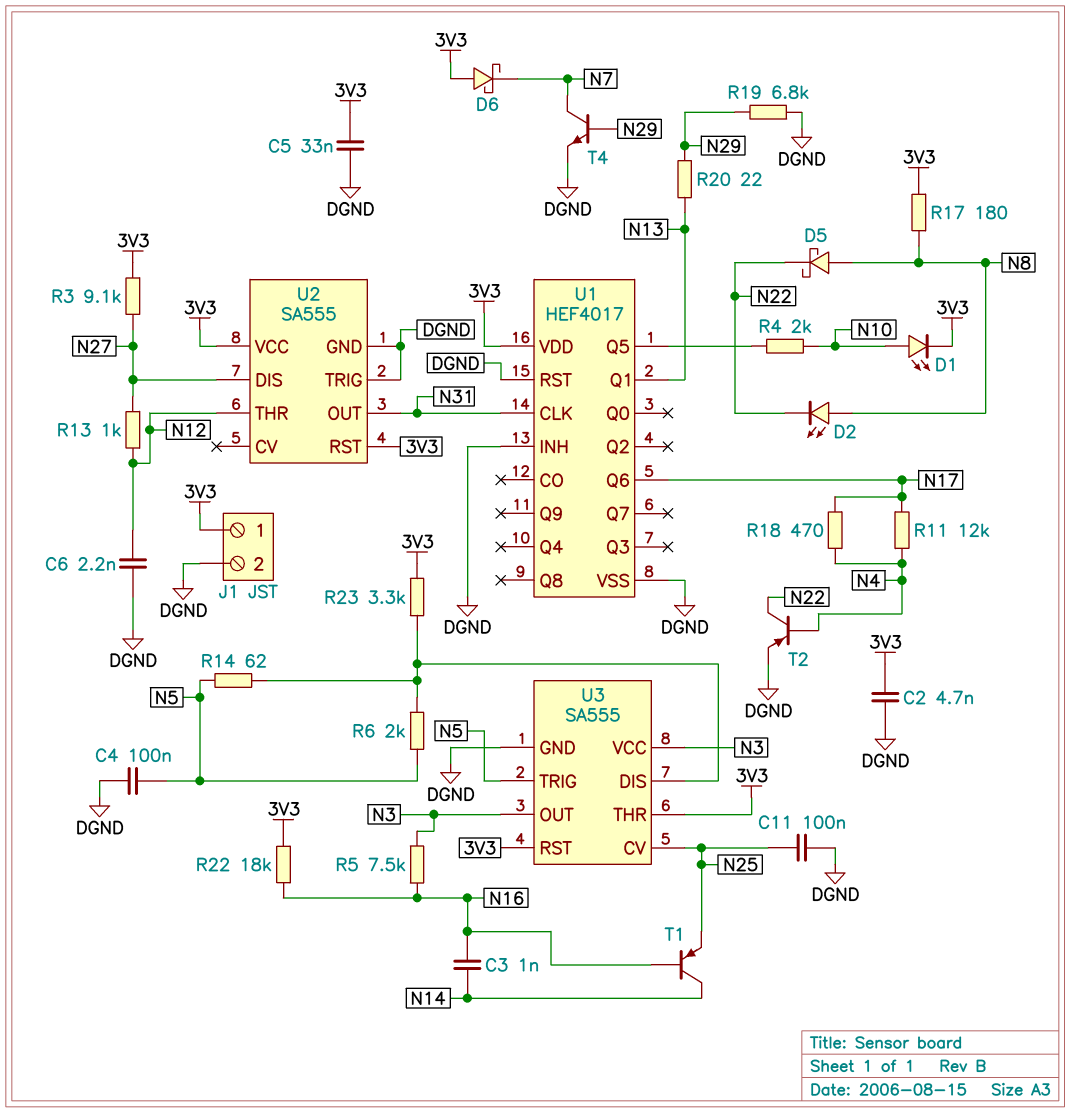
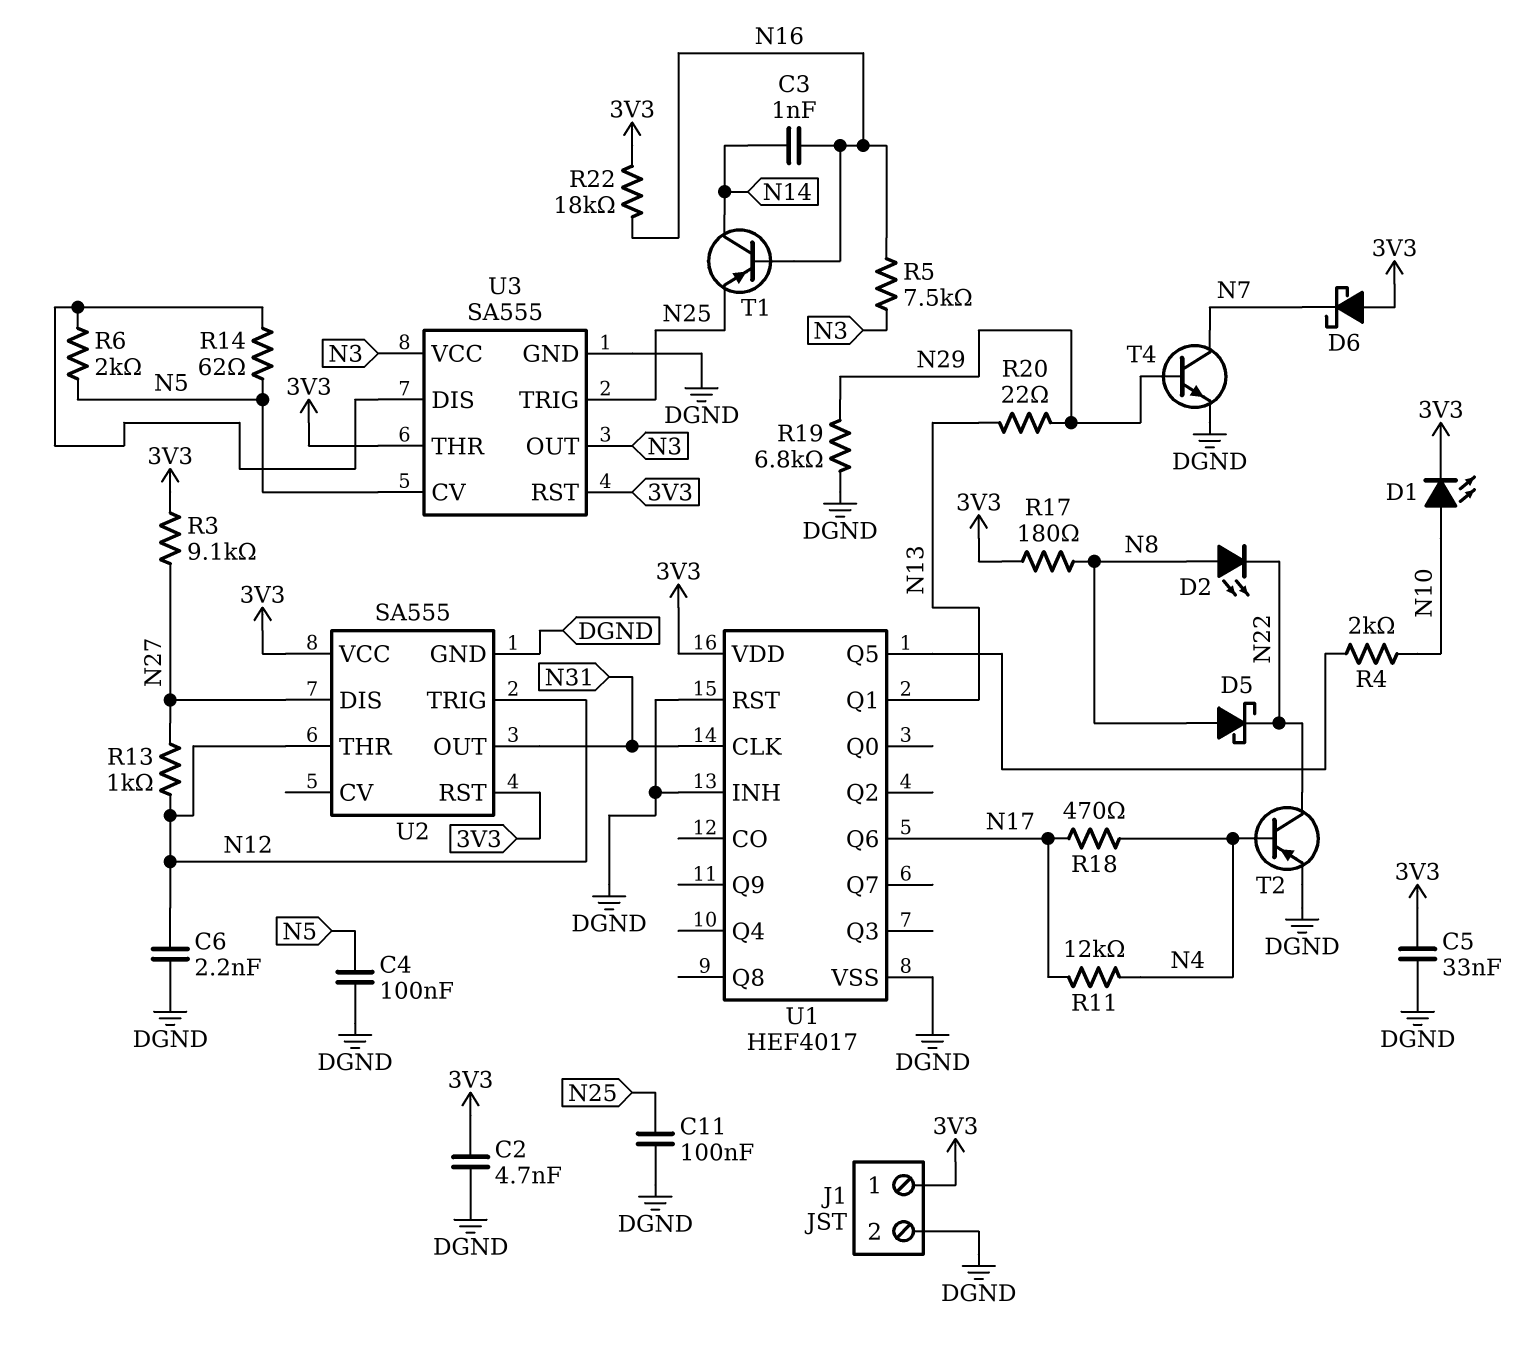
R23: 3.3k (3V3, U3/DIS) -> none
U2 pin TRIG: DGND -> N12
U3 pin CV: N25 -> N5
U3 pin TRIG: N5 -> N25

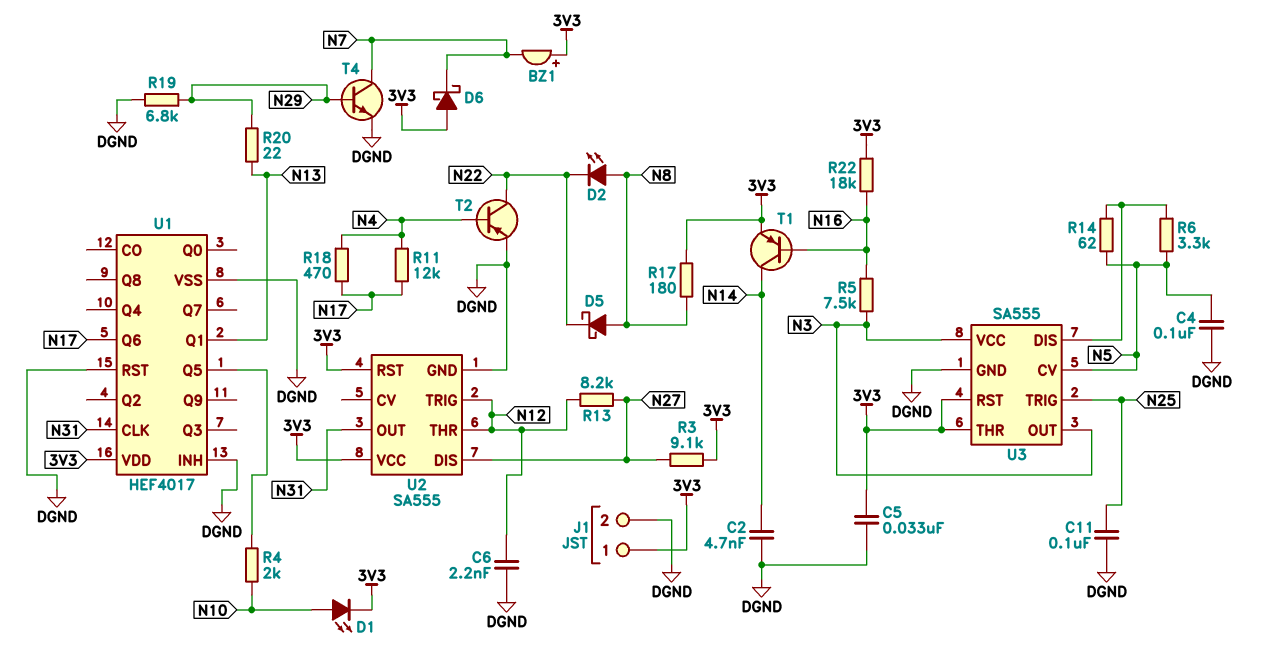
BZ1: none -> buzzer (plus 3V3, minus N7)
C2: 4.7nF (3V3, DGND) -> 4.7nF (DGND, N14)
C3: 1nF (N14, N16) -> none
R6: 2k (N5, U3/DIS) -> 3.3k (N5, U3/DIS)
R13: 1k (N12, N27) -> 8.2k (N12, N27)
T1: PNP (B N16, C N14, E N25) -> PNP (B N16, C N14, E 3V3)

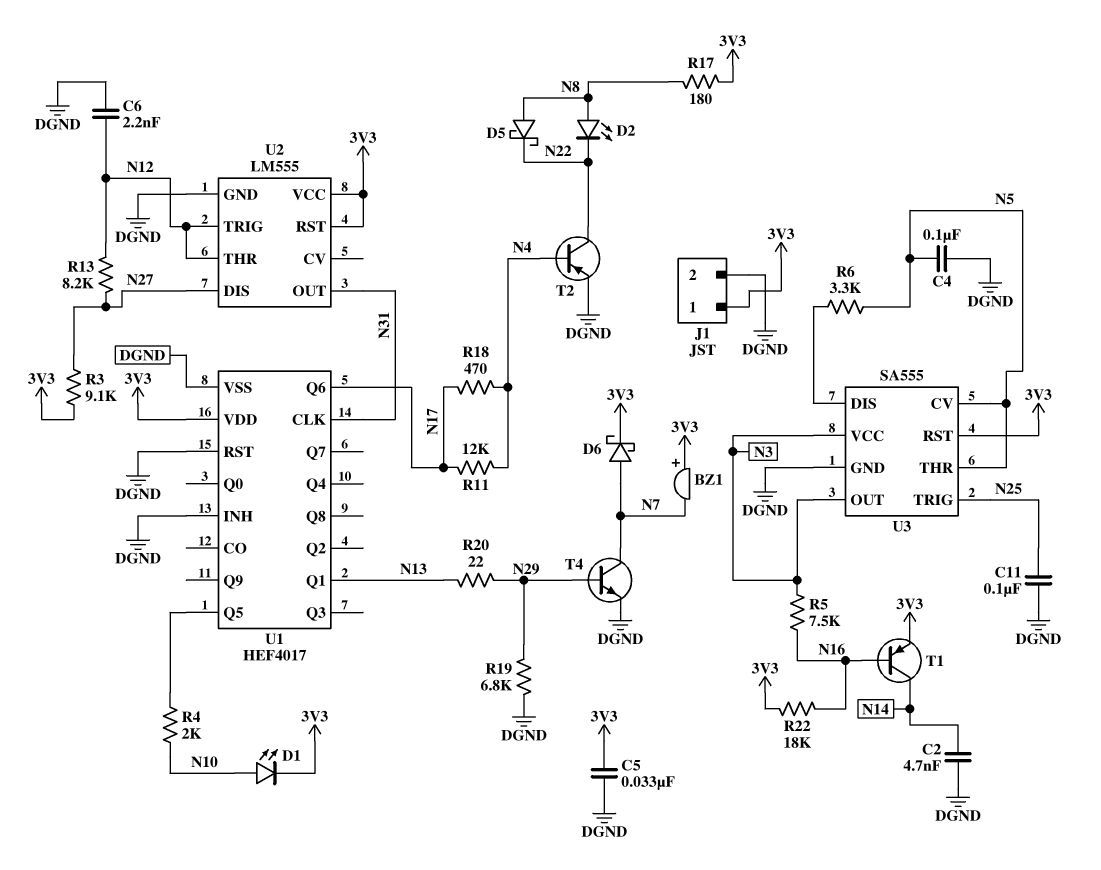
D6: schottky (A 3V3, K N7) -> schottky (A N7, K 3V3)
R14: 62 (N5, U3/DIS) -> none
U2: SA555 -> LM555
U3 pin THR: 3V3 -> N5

======

**What you should do**
Beginning with the line above that contains "U2 pin TRIG: DGND -> N12" and finishing with the line that contains "U2: SA555 -> LM555", print those lines exactly and only. Skip all pictures.

**Your response**
U2 pin TRIG: DGND -> N12
U3 pin CV: N25 -> N5
U3 pin TRIG: N5 -> N25

BZ1: none -> buzzer (plus 3V3, minus N7)
C2: 4.7nF (3V3, DGND) -> 4.7nF (DGND, N14)
C3: 1nF (N14, N16) -> none
R6: 2k (N5, U3/DIS) -> 3.3k (N5, U3/DIS)
R13: 1k (N12, N27) -> 8.2k (N12, N27)
T1: PNP (B N16, C N14, E N25) -> PNP (B N16, C N14, E 3V3)

D6: schottky (A 3V3, K N7) -> schottky (A N7, K 3V3)
R14: 62 (N5, U3/DIS) -> none
U2: SA555 -> LM555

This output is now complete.